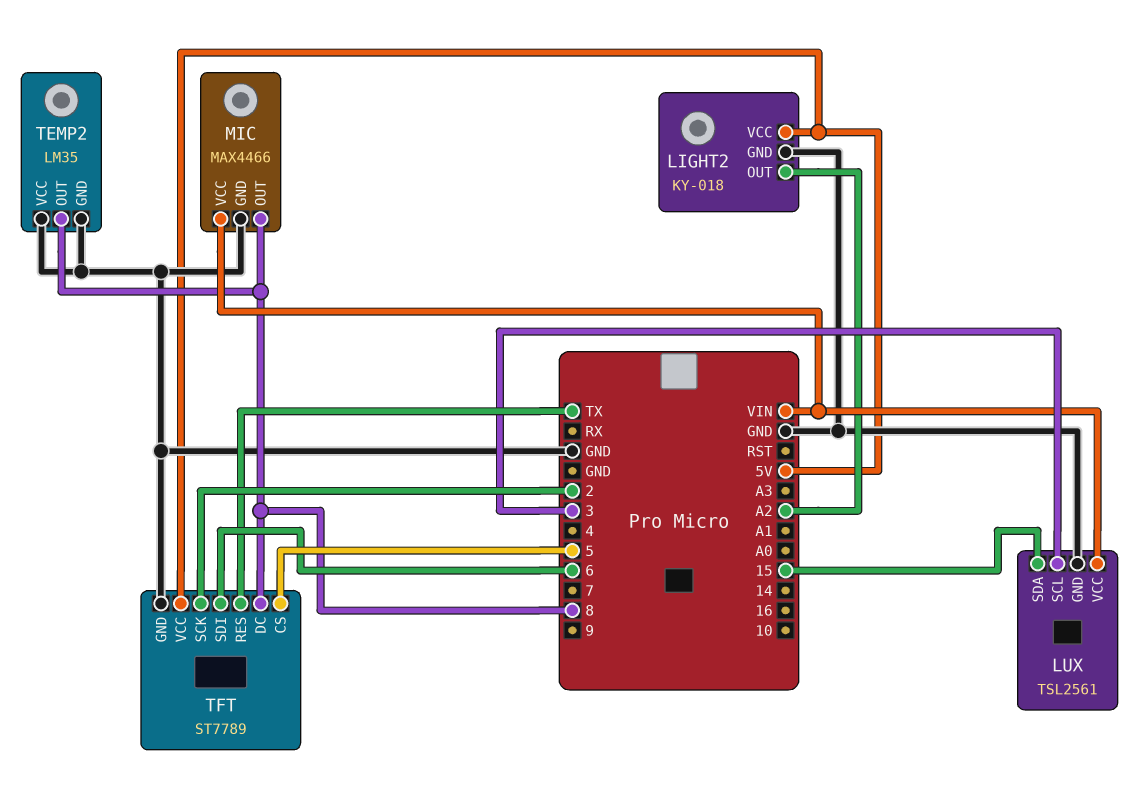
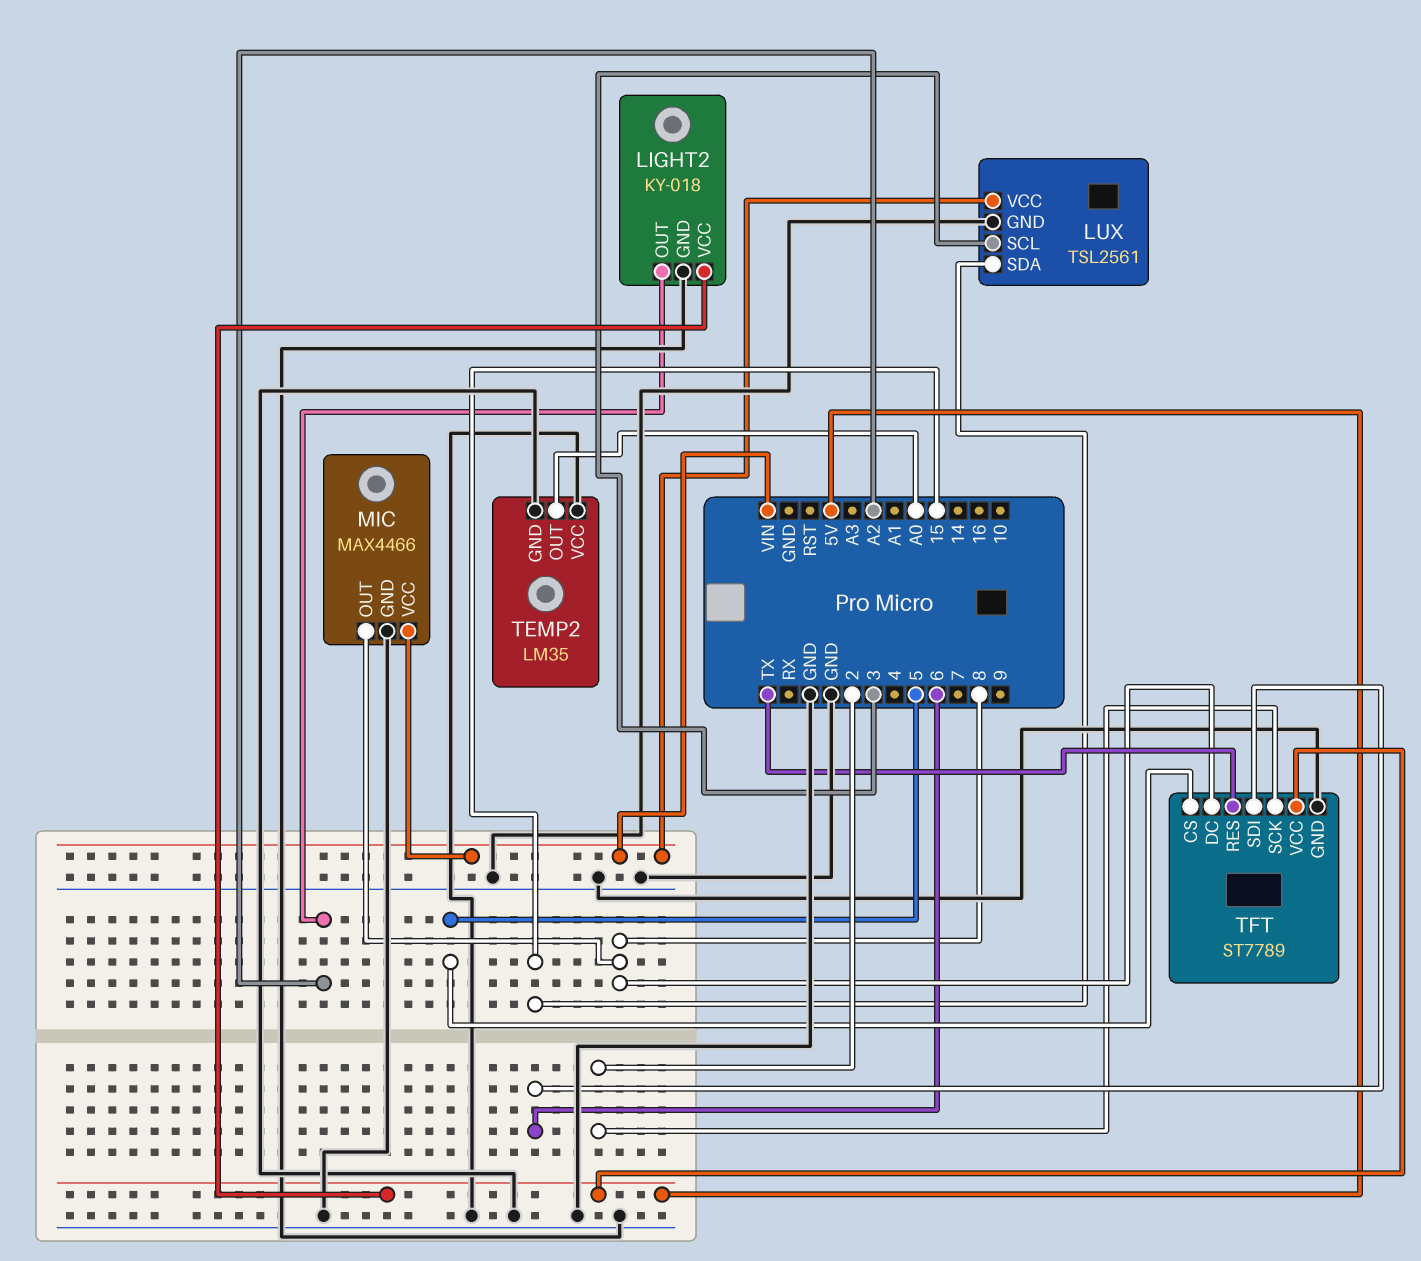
TEMP2 pin OUT: 8 -> A0

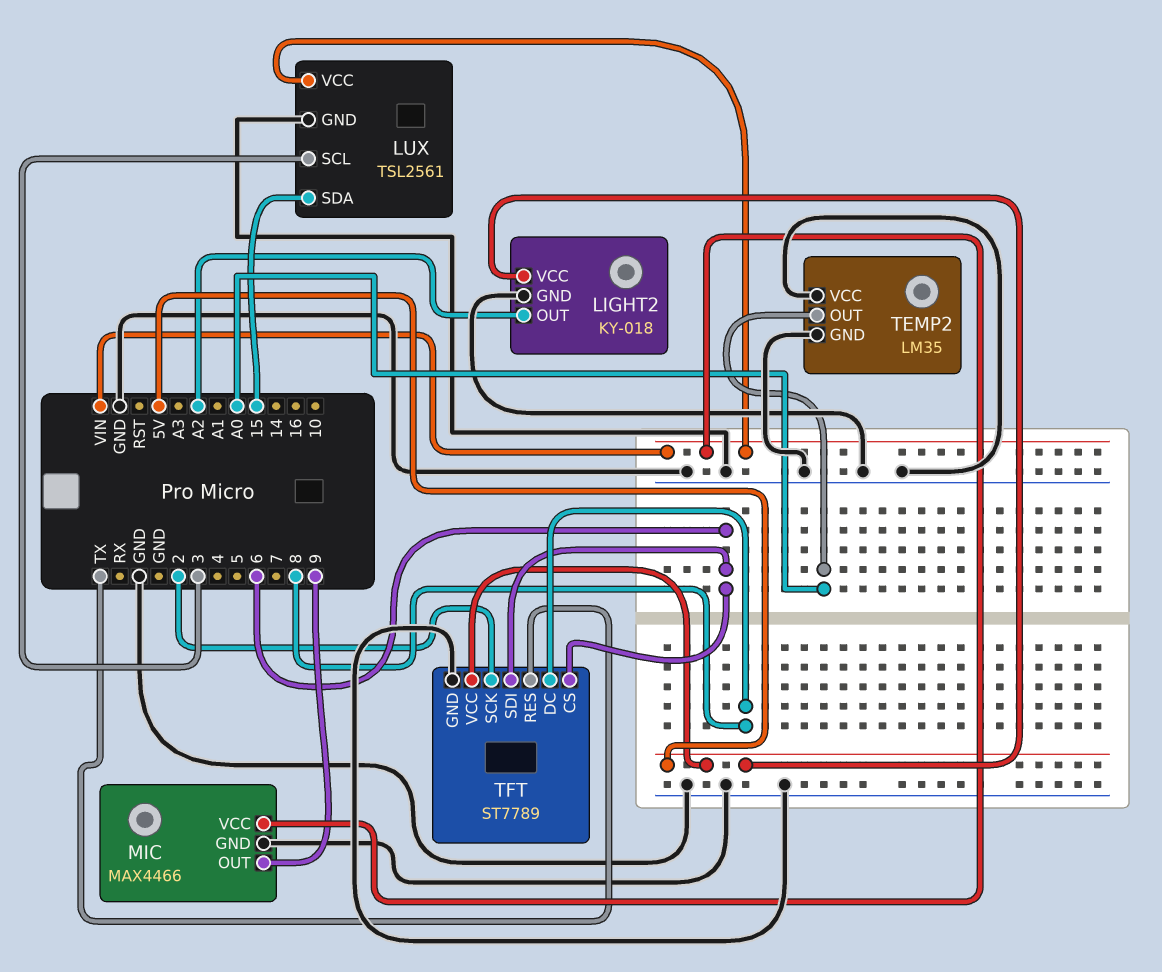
MIC pin OUT: 8 -> 9
TFT pin CS: 5 -> 6

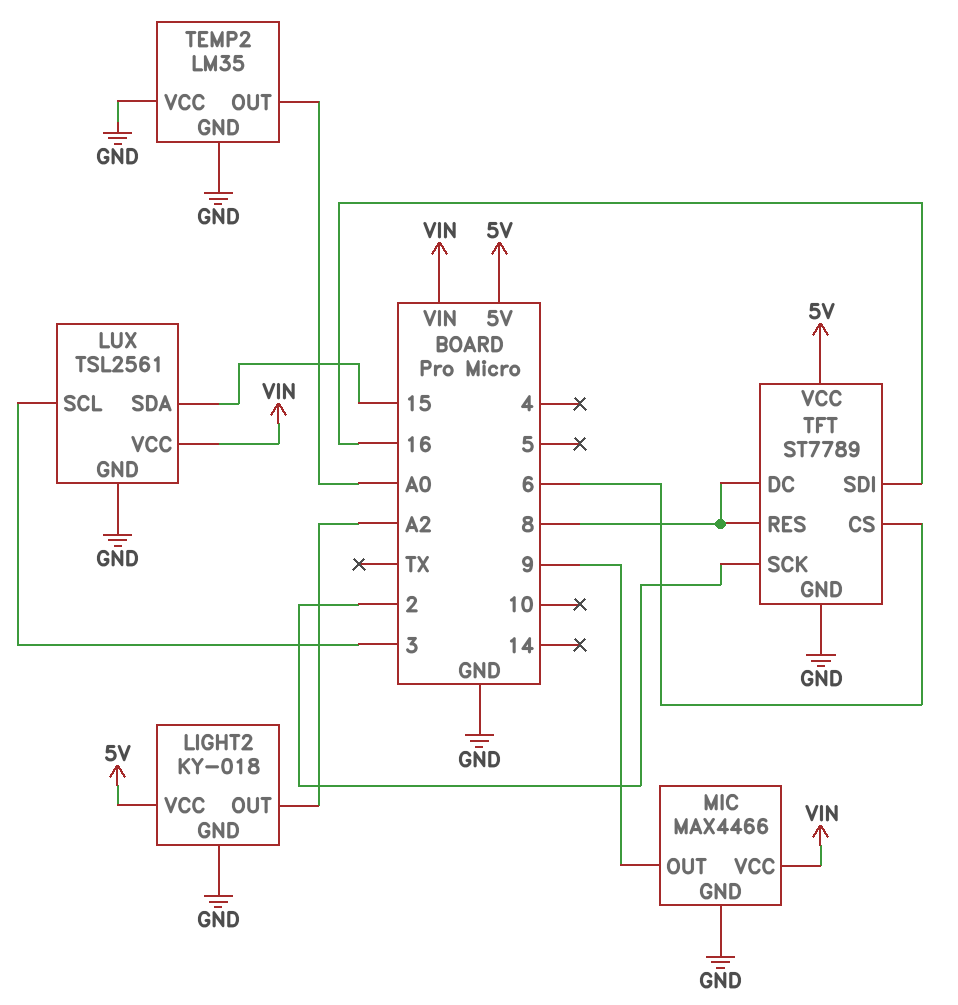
TFT pin RES: TX -> 8
TFT pin SDI: 6 -> 16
□ □ □
Without the pictures, retype exactly the lines from the one that holds "MIC pin OUT: 8 -> 9" to the last line of the data above, both of them included.

### Solved exercise
MIC pin OUT: 8 -> 9
TFT pin CS: 5 -> 6

TFT pin RES: TX -> 8
TFT pin SDI: 6 -> 16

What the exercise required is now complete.